INSTRUCTIONS FOR THE TASK: In the entries below, the line with "pink round brick" marks the start. Return it and every following line exactly, ending with the last.

INPUT:
·····
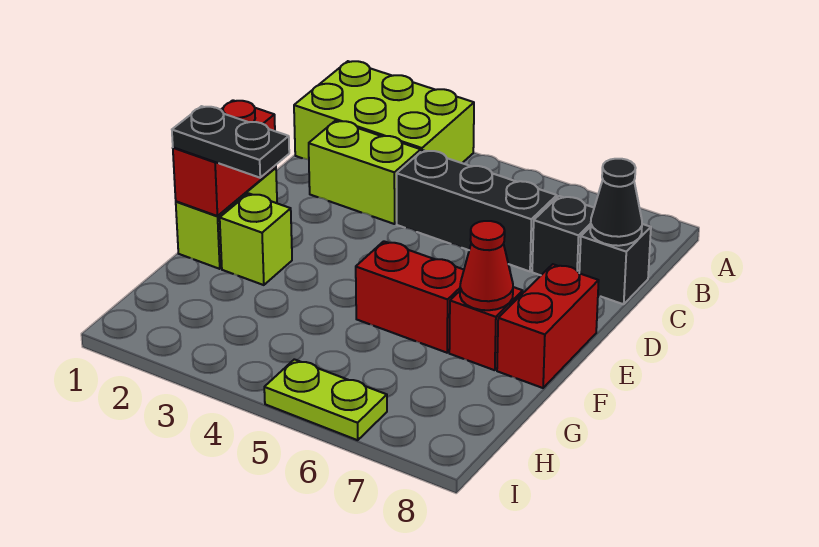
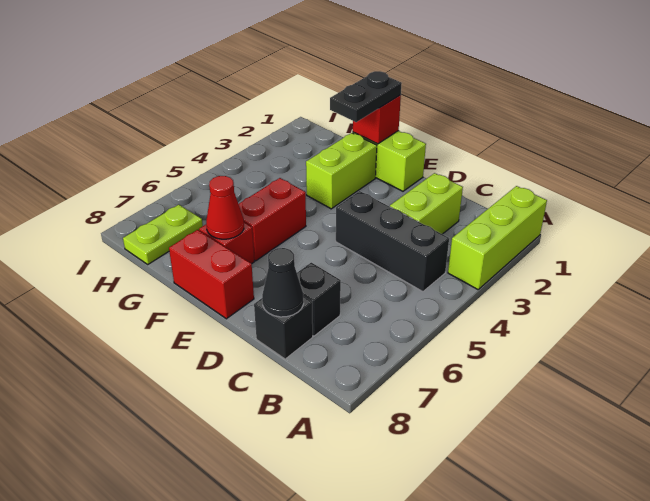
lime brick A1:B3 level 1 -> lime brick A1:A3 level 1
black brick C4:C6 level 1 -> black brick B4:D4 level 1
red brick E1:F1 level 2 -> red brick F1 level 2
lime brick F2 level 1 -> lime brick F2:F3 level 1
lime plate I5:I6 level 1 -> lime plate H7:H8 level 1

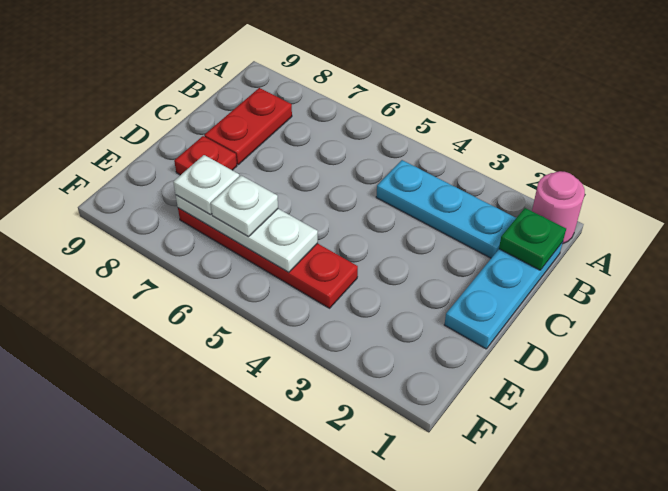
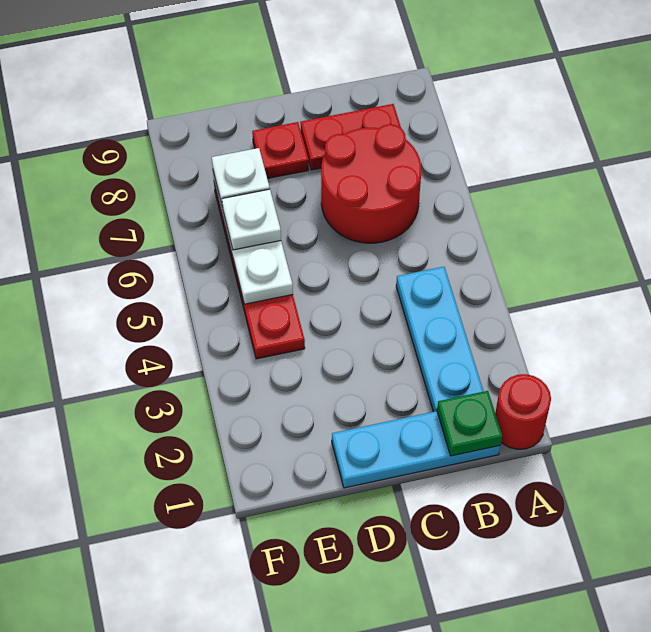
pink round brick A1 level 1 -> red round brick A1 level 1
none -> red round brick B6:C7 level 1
·····
ANSWER TO THE EXERCISE:
pink round brick A1 level 1 -> red round brick A1 level 1
none -> red round brick B6:C7 level 1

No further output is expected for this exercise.